**What the exercise asks**
Scan the entries line by line and return those with "degrees".

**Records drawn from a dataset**

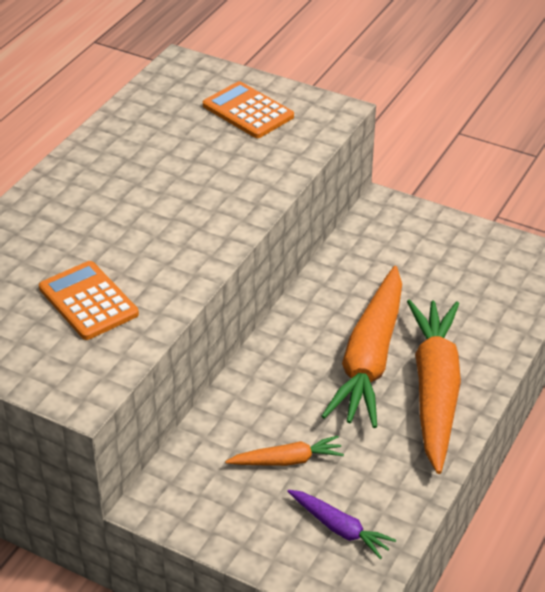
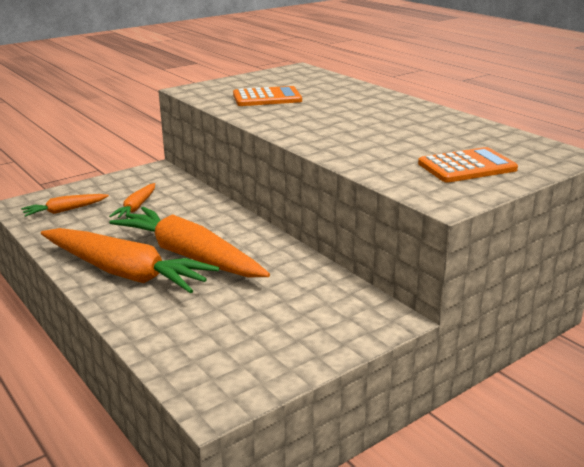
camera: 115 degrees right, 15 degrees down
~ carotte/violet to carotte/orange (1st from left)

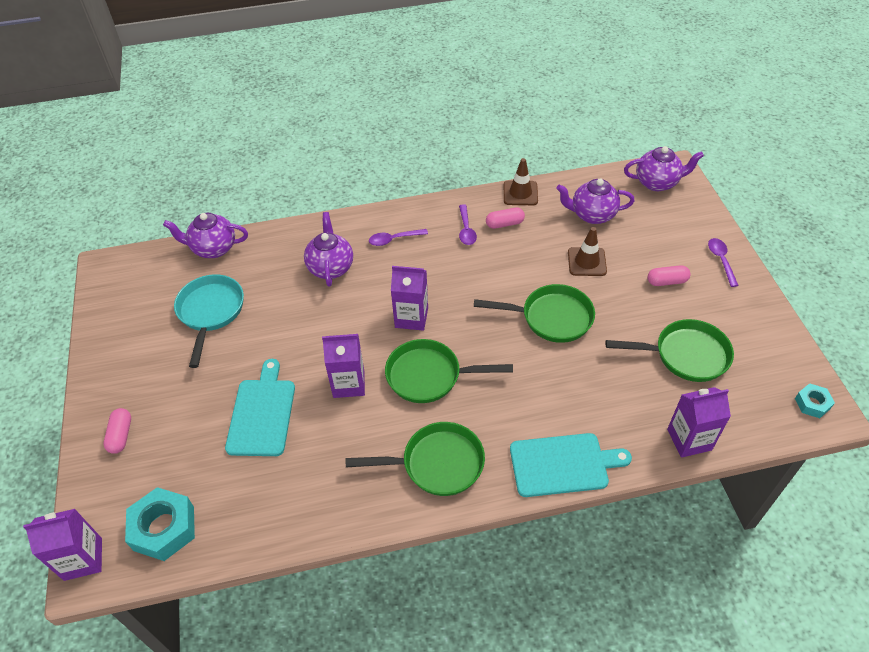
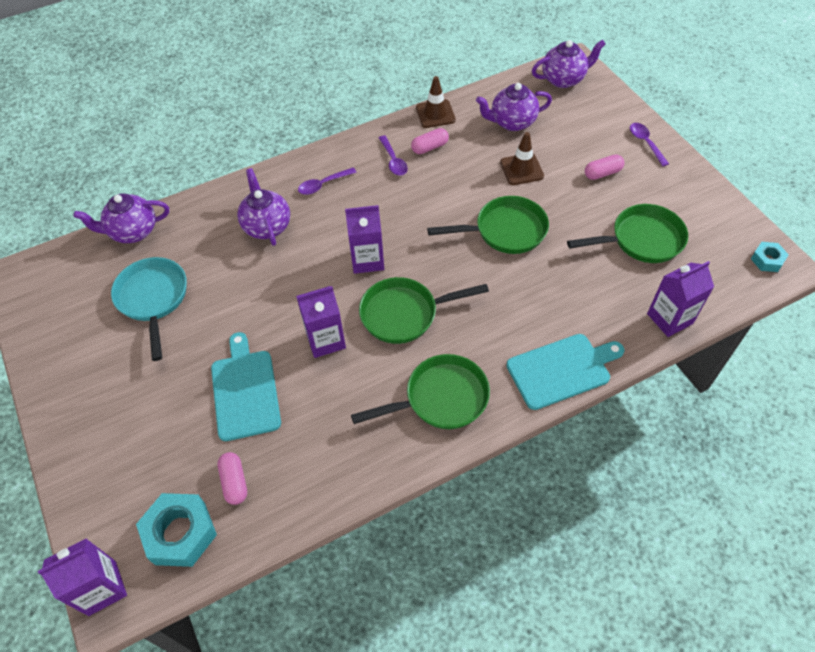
camera: 15 degrees left, 5 degrees up
~ gélule/rose (1st from left)

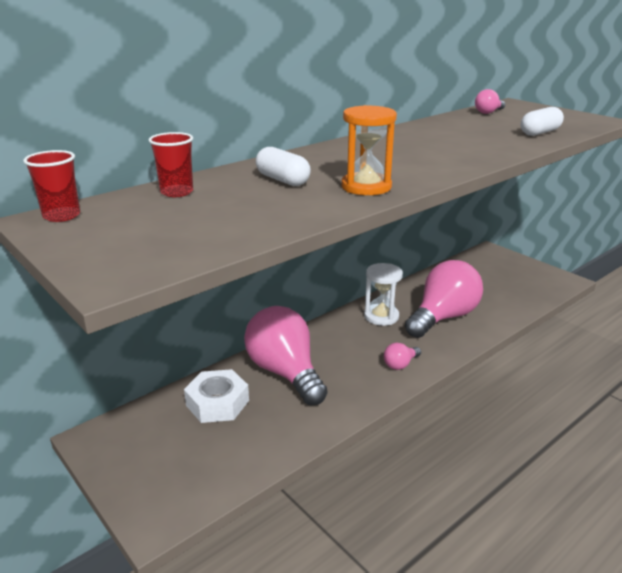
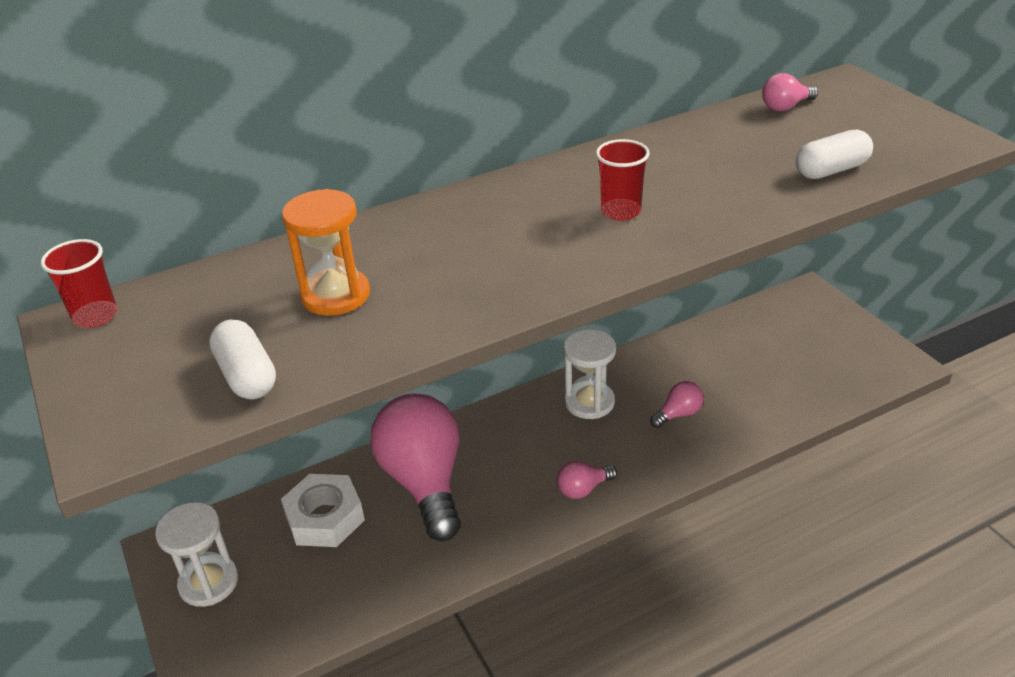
camera: 15 degrees right, 10 degrees up
~ gobelet/rouge (2nd from left)
~ gélule/blanc (1st from left)
~ sablier/orange
~ ampoule/rose (3rd from left) x0.42
+ sablier/blanc (1st from left)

**Result of this exercise**
camera: 115 degrees right, 15 degrees down
camera: 15 degrees left, 5 degrees up
camera: 15 degrees right, 10 degrees up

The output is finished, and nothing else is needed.